-- Data follows --

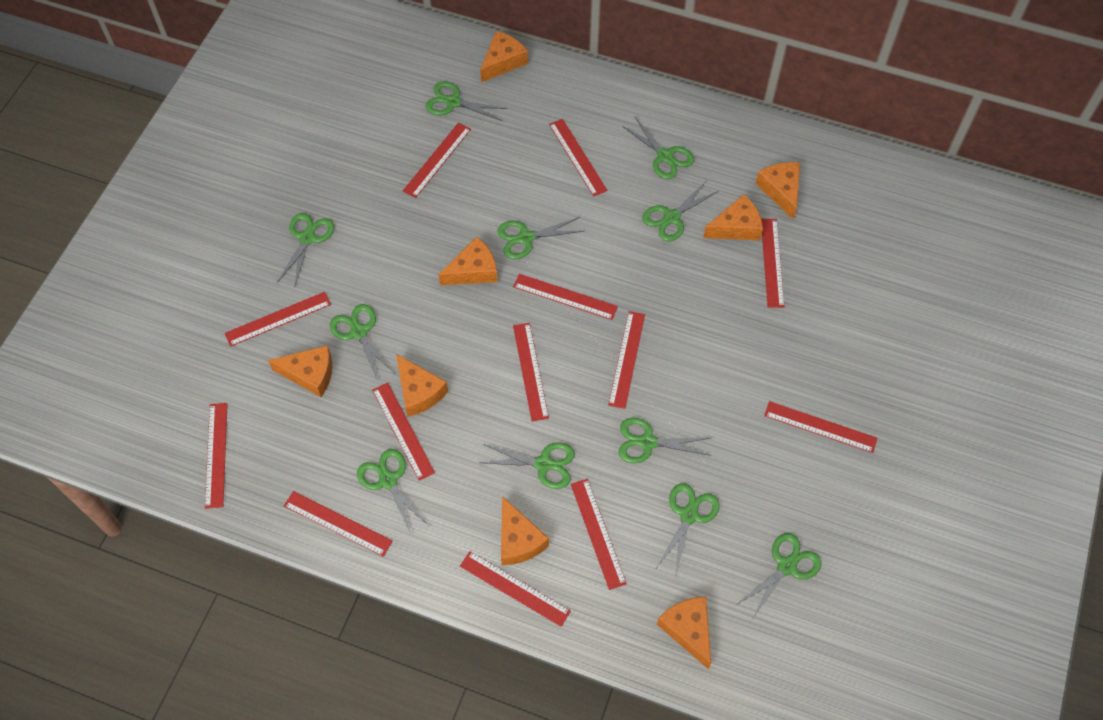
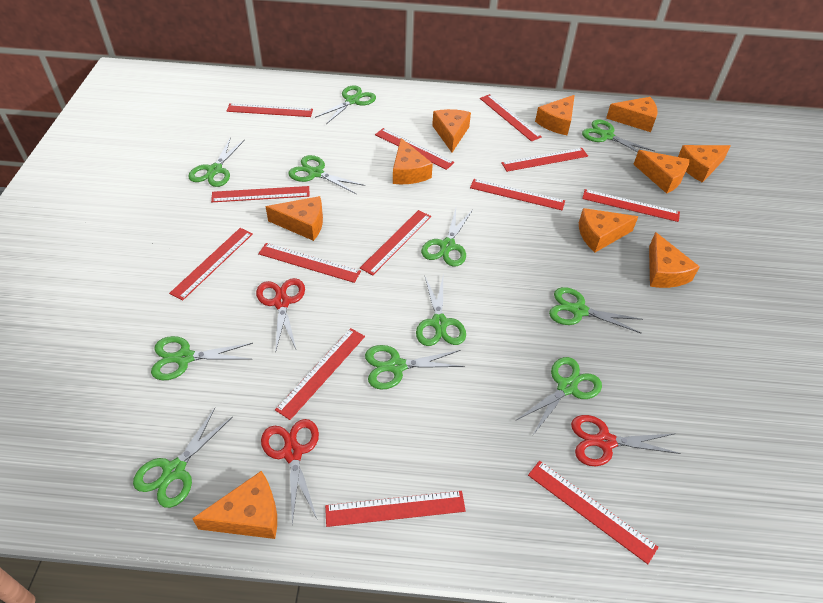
orange cheese: 8 -> 10
red scissors: 0 -> 3

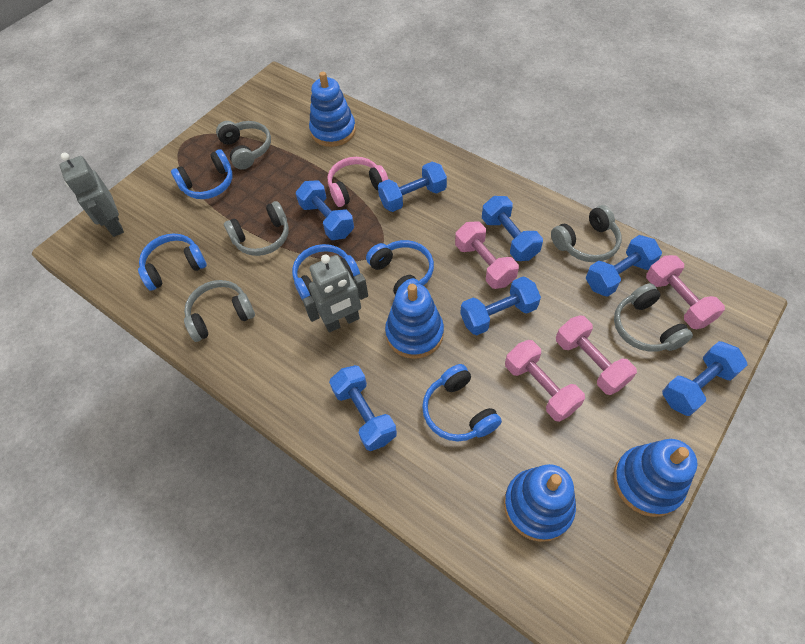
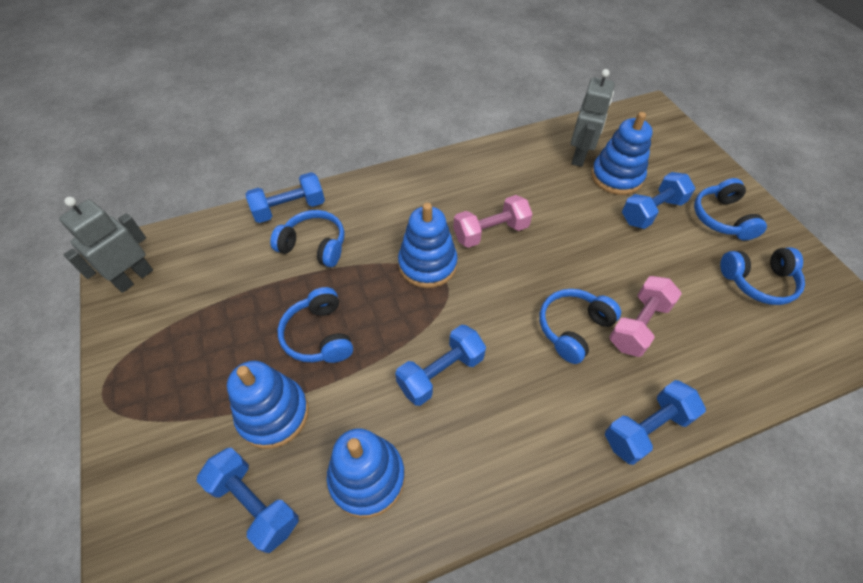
blue dumbbell: 7 -> 5
grey headphones: 5 -> 0
pink dumbbell: 4 -> 2
pink headphones: 1 -> 0

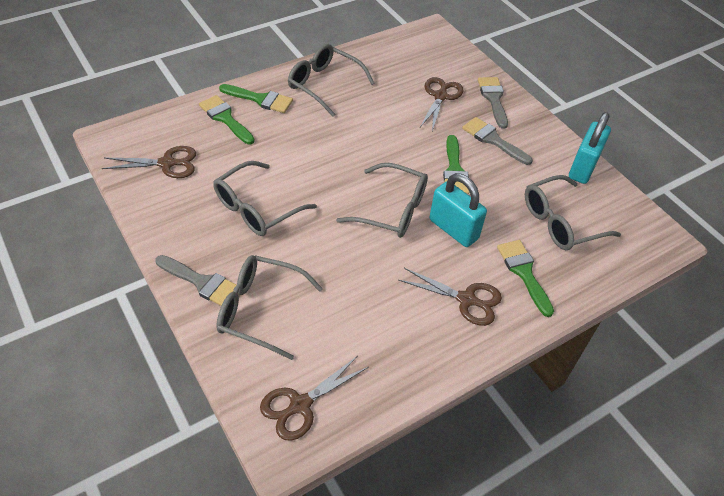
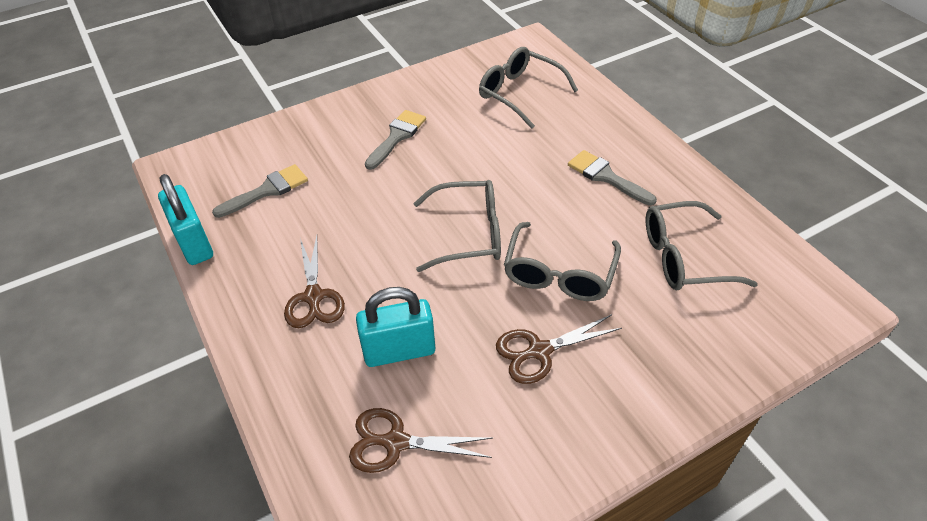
brown scissors: 4 -> 3
green brush: 4 -> 0
grey glasses: 5 -> 4

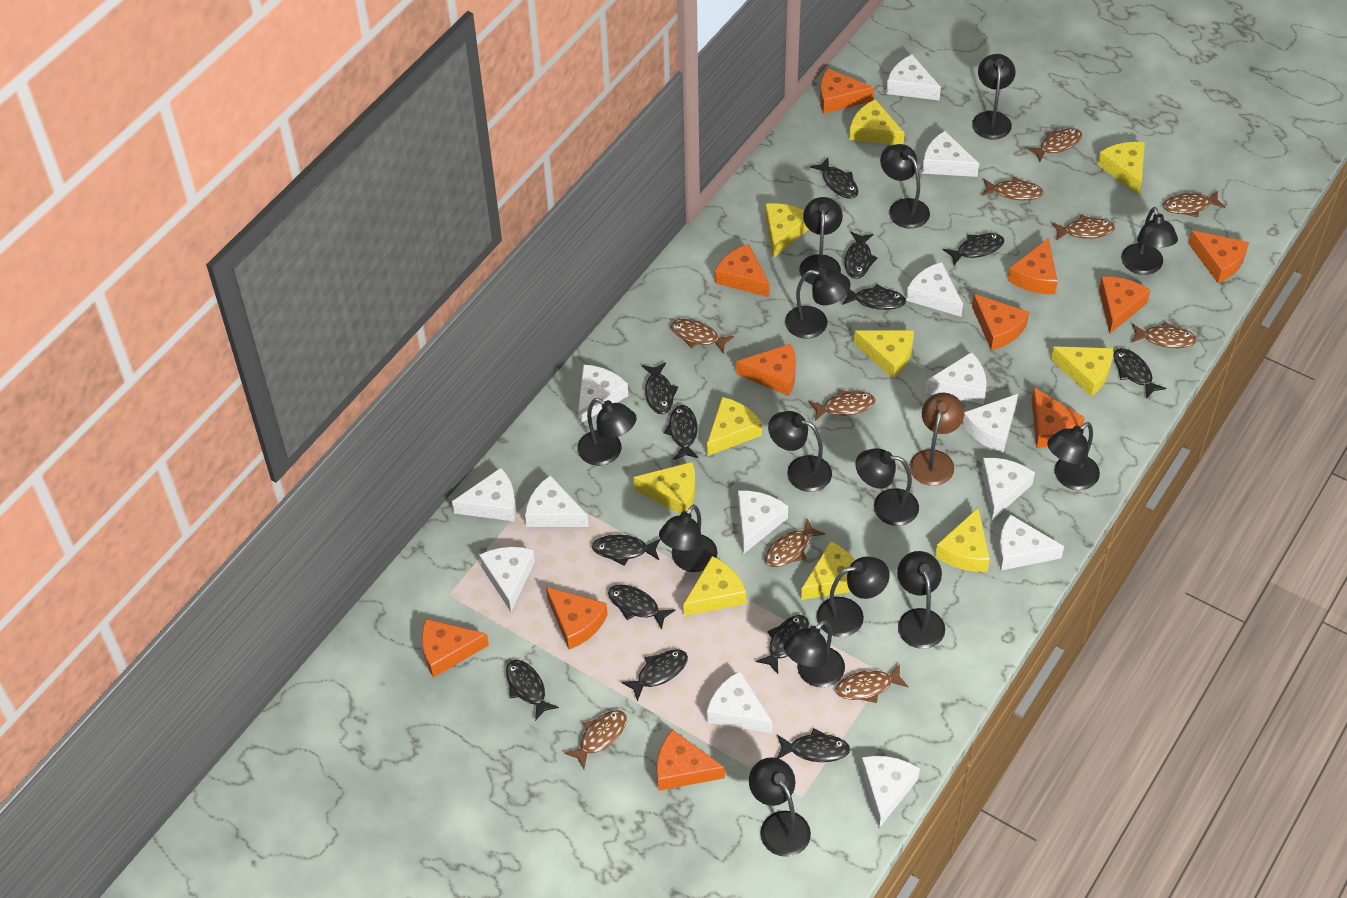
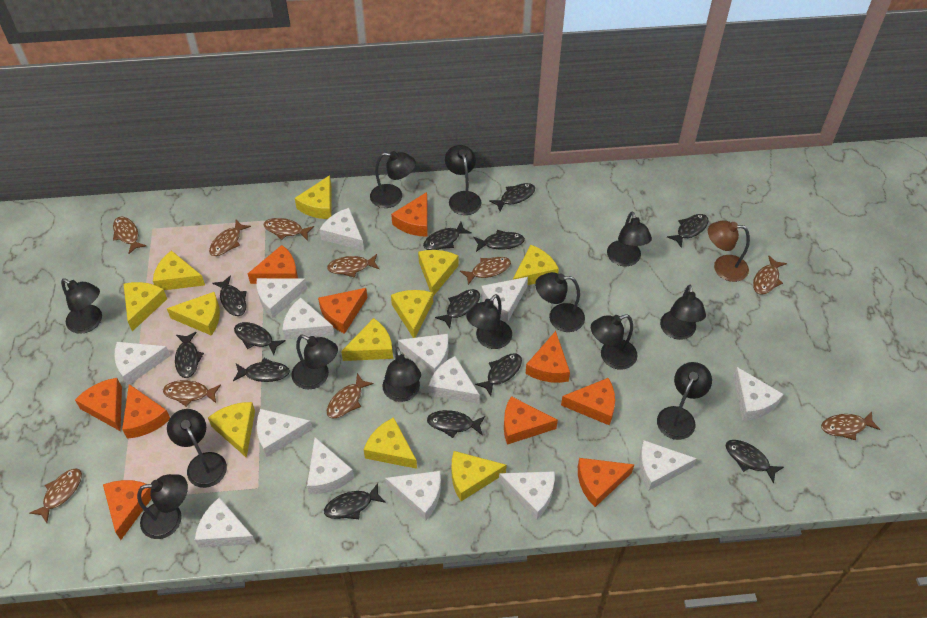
black lamp: 14 -> 13
orange cheese: 11 -> 10
yellow cheese: 10 -> 11

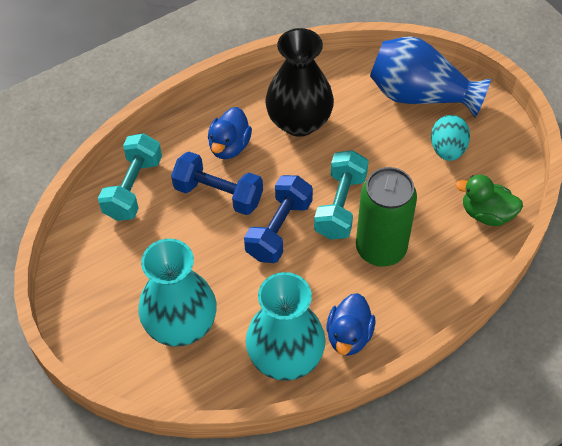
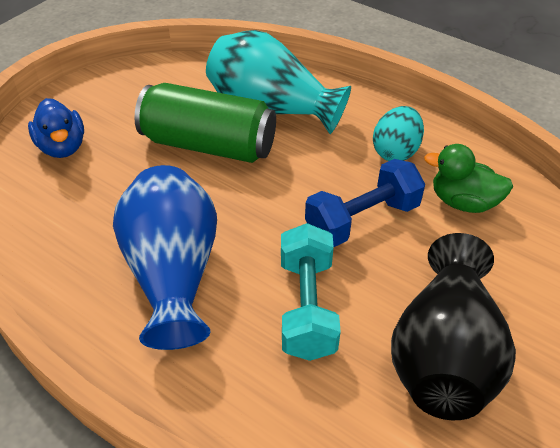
blue duck: 2 -> 1
blue dumbbell: 2 -> 1
turquoise dumbbell: 2 -> 1
turquoise vase: 2 -> 1

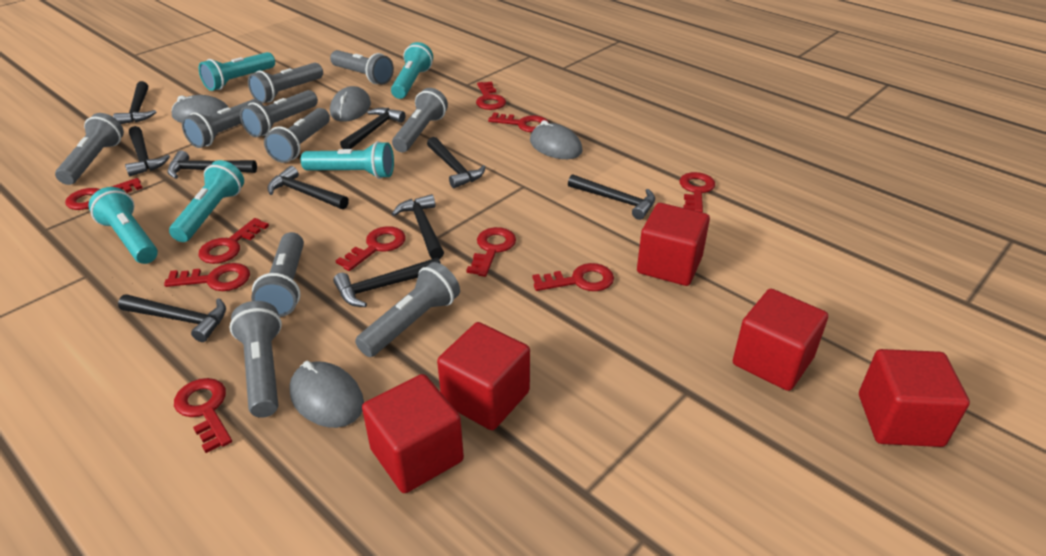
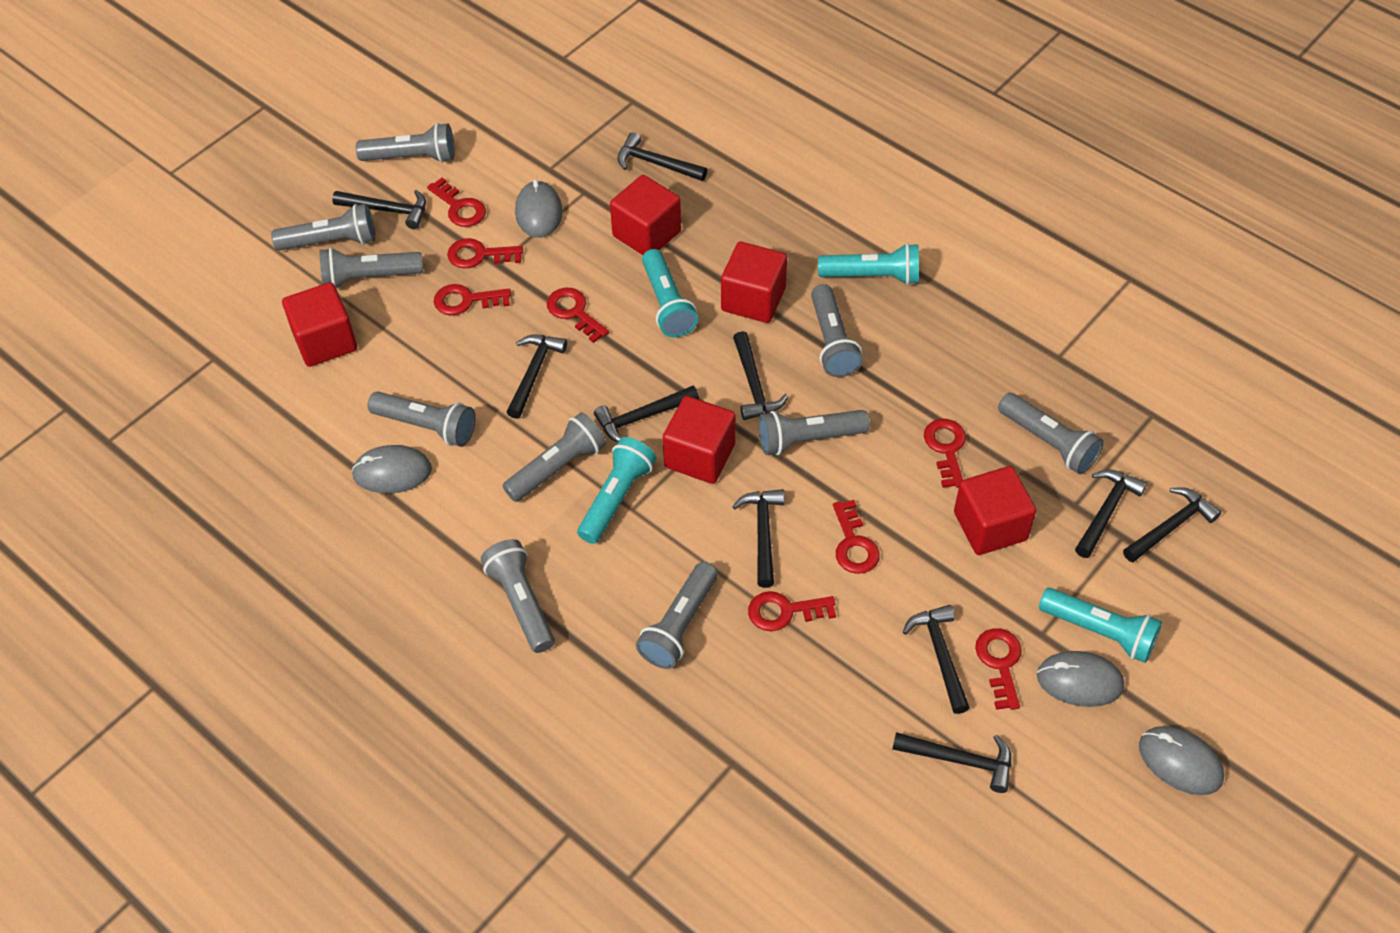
red key: 10 -> 8
turquoise flashlight: 5 -> 4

-- Data concluded --

▶ [Exercise prompt]: Each line of the data that holds "blue" should be reported.

▶ [Response to the task]:
blue dumbbell: 7 -> 5
blue duck: 2 -> 1
blue dumbbell: 2 -> 1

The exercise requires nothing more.